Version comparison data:
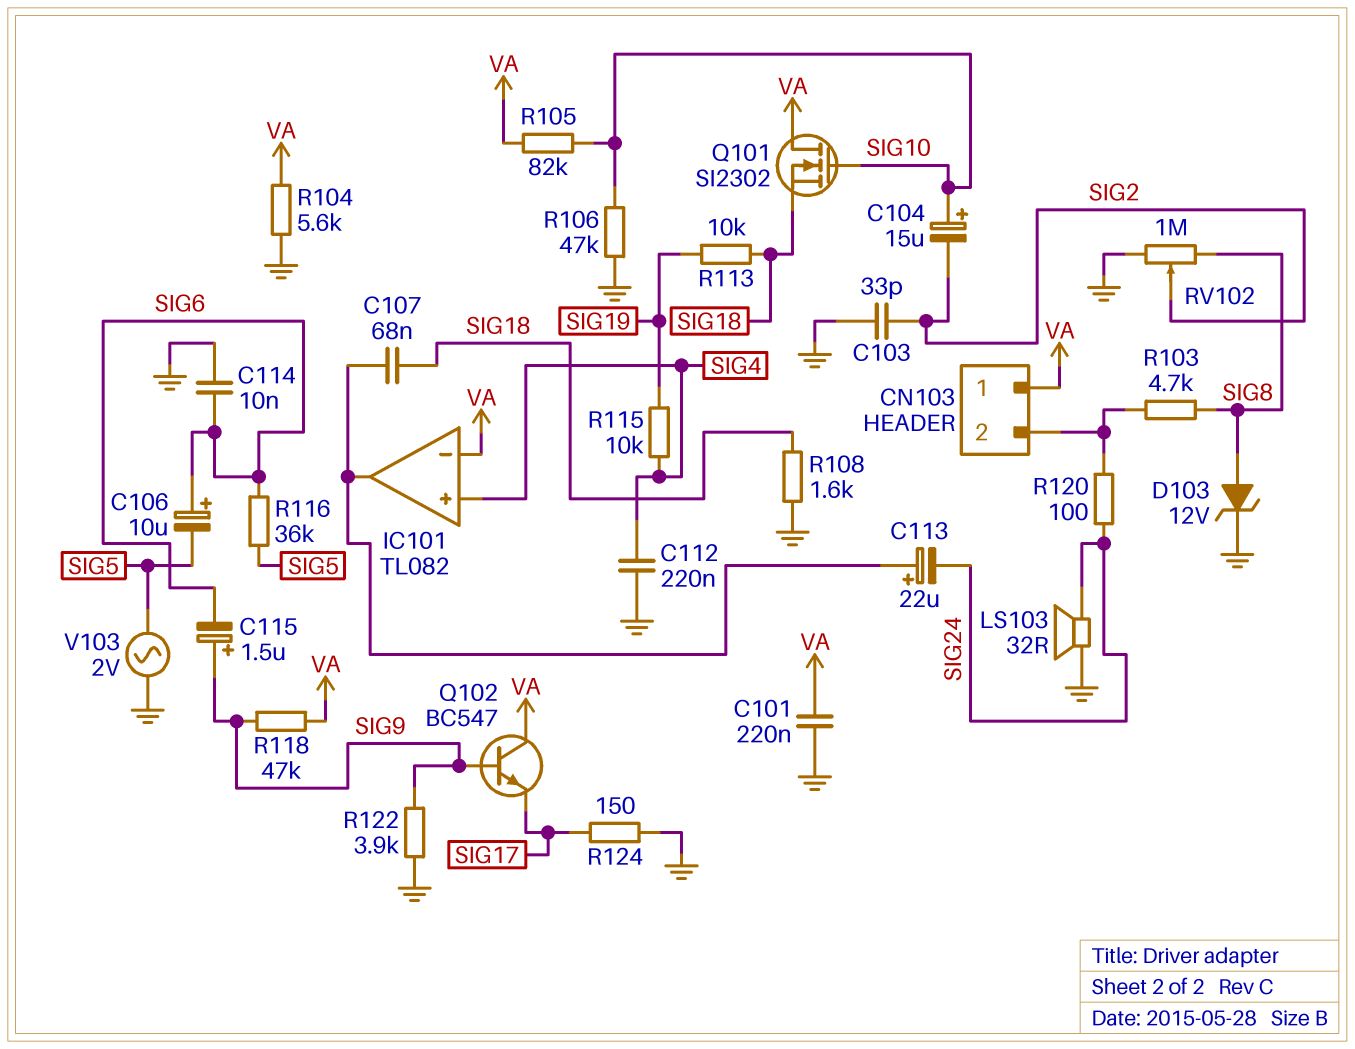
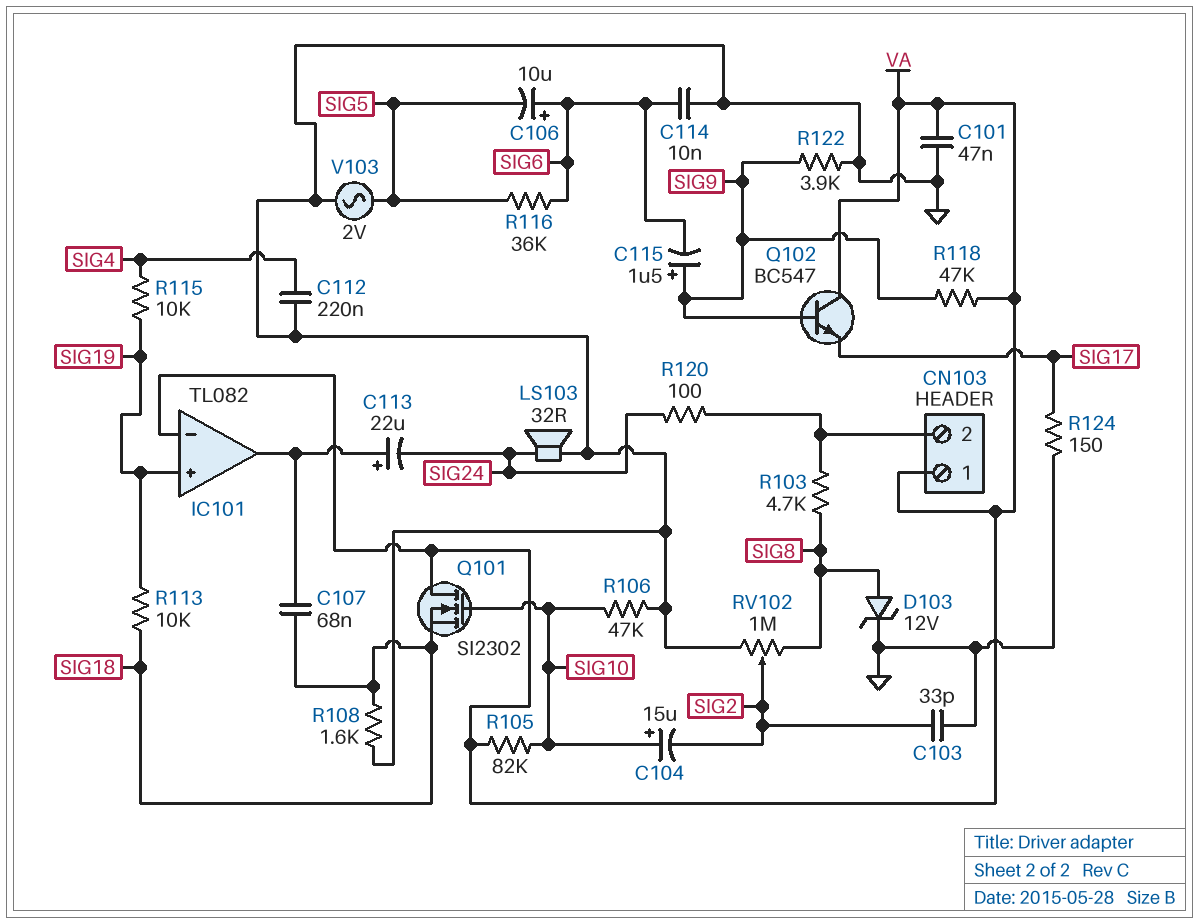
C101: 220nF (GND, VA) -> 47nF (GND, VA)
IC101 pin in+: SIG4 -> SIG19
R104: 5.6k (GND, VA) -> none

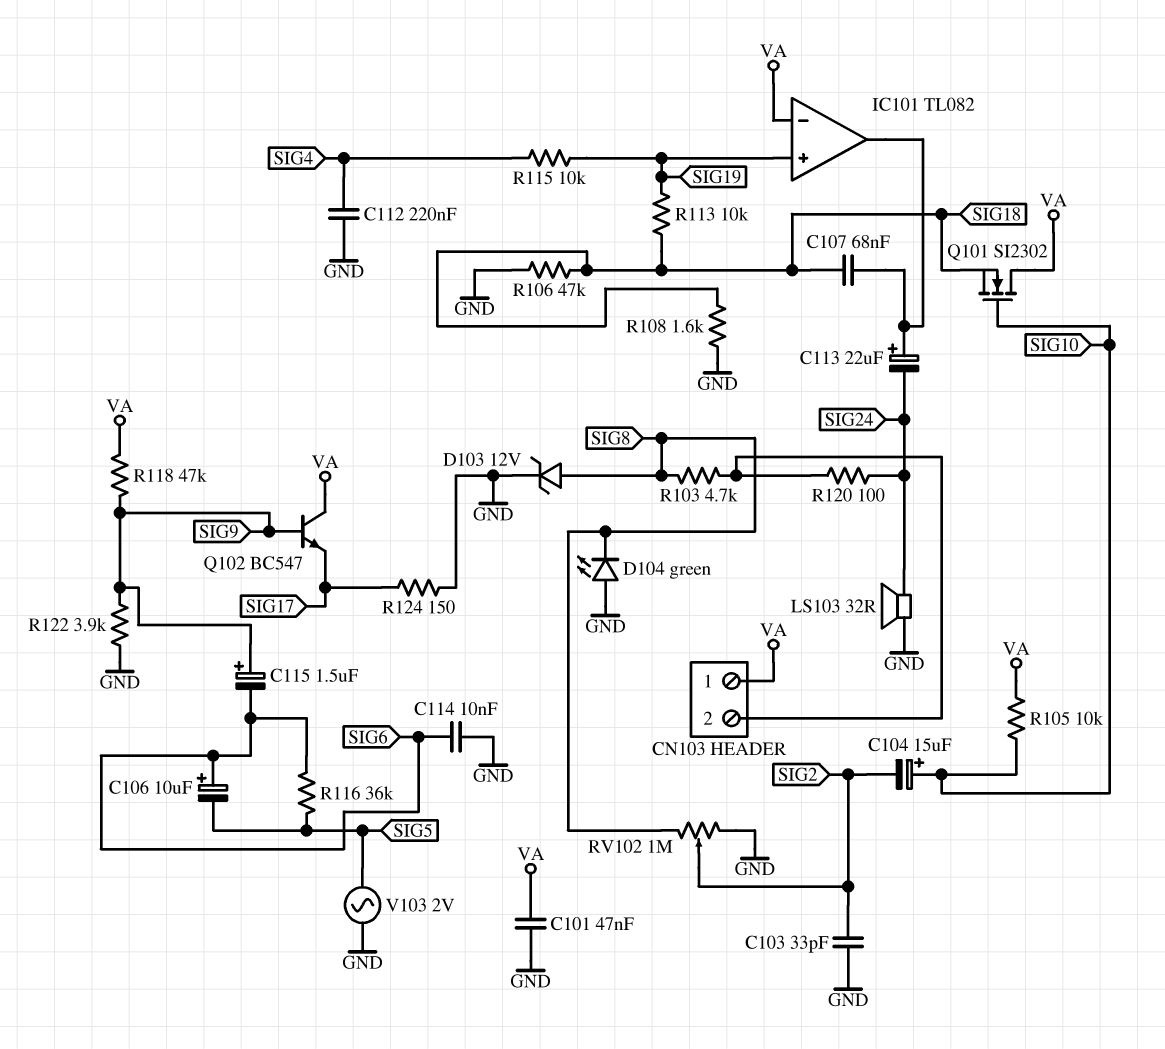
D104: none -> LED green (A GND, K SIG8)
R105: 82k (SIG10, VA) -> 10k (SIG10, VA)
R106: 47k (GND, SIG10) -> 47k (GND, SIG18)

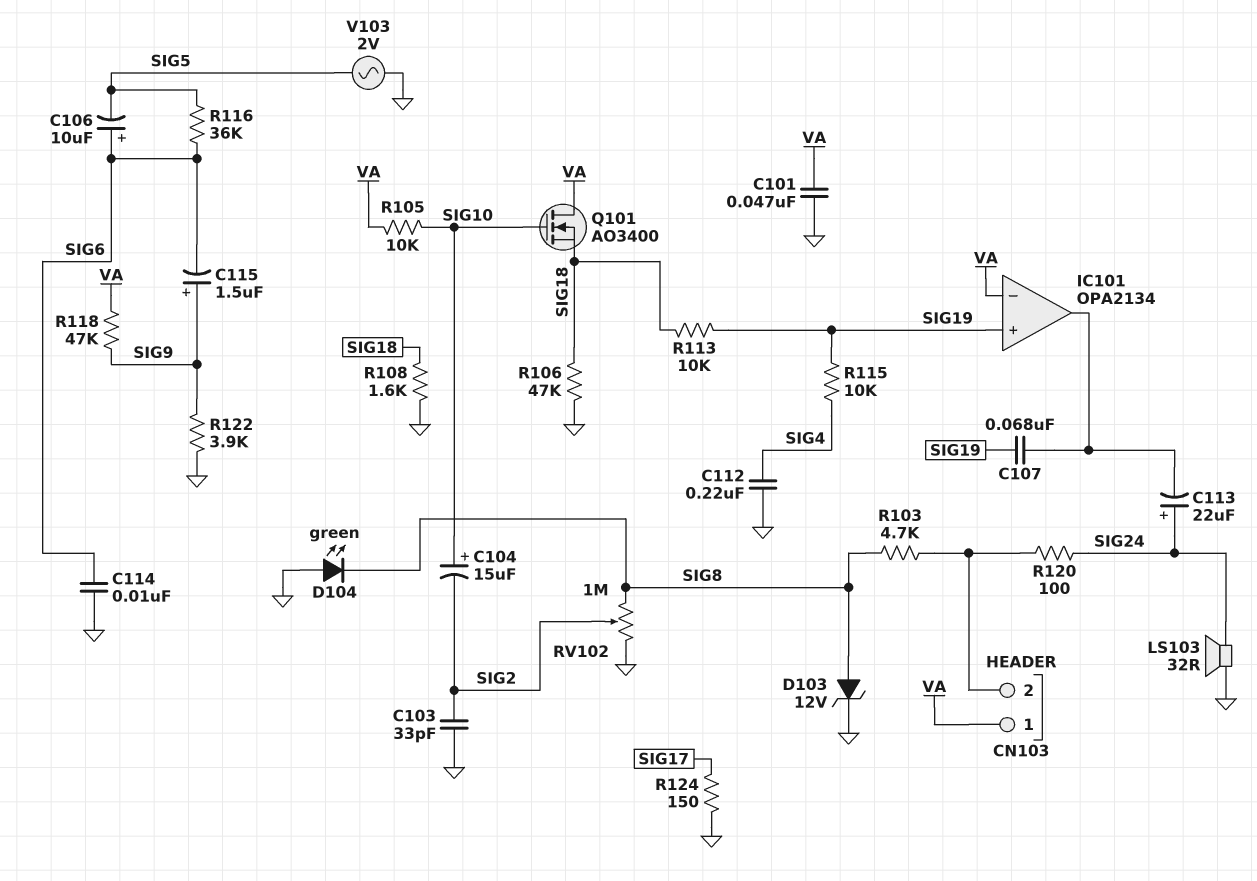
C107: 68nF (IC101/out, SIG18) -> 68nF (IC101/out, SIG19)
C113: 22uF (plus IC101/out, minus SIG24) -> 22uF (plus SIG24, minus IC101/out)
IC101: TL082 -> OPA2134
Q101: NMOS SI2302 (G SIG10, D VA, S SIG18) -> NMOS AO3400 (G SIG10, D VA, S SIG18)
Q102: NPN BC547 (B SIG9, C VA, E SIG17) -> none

— What you should do —
Nothing but the records above, retyped exactly and stripped of images, should appear in the answer.

— Response area —
C101: 220nF (GND, VA) -> 47nF (GND, VA)
IC101 pin in+: SIG4 -> SIG19
R104: 5.6k (GND, VA) -> none

D104: none -> LED green (A GND, K SIG8)
R105: 82k (SIG10, VA) -> 10k (SIG10, VA)
R106: 47k (GND, SIG10) -> 47k (GND, SIG18)

C107: 68nF (IC101/out, SIG18) -> 68nF (IC101/out, SIG19)
C113: 22uF (plus IC101/out, minus SIG24) -> 22uF (plus SIG24, minus IC101/out)
IC101: TL082 -> OPA2134
Q101: NMOS SI2302 (G SIG10, D VA, S SIG18) -> NMOS AO3400 (G SIG10, D VA, S SIG18)
Q102: NPN BC547 (B SIG9, C VA, E SIG17) -> none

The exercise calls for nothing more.